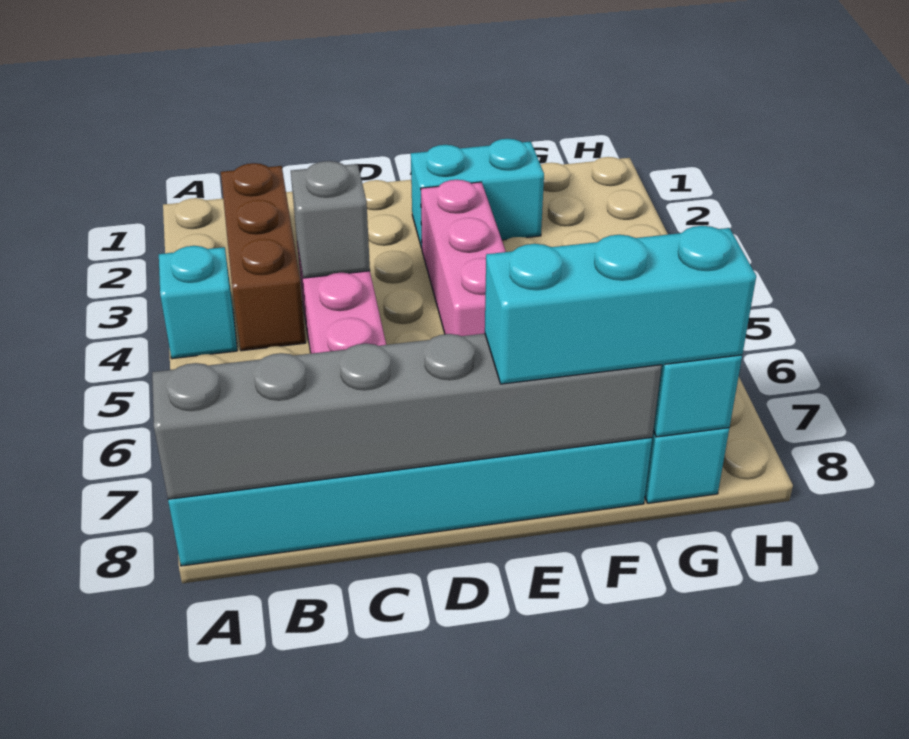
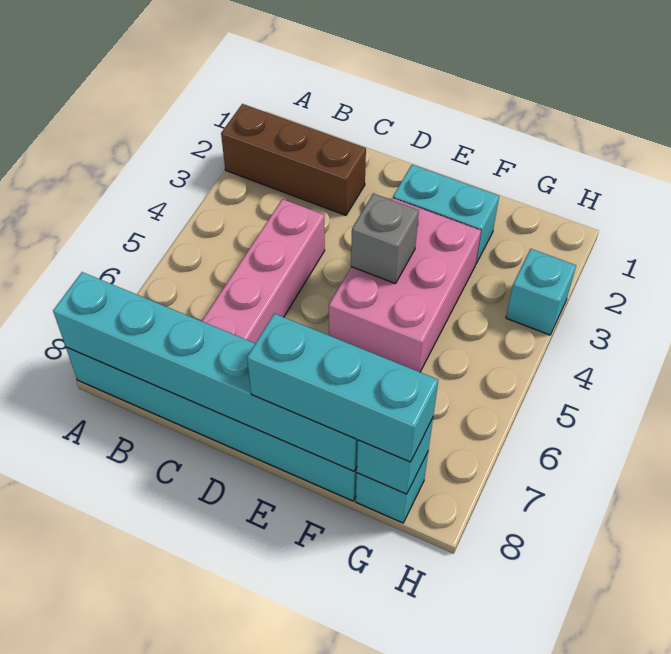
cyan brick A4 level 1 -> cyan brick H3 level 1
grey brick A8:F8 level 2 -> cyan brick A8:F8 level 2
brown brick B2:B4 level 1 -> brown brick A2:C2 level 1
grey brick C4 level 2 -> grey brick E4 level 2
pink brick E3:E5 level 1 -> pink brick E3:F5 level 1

━━━━━━━━━━

Exact copies of the lines from the one with "grey brick C4" through the final line of the listing should be returned, and no other lines.

grey brick C4 level 2 -> grey brick E4 level 2
pink brick E3:E5 level 1 -> pink brick E3:F5 level 1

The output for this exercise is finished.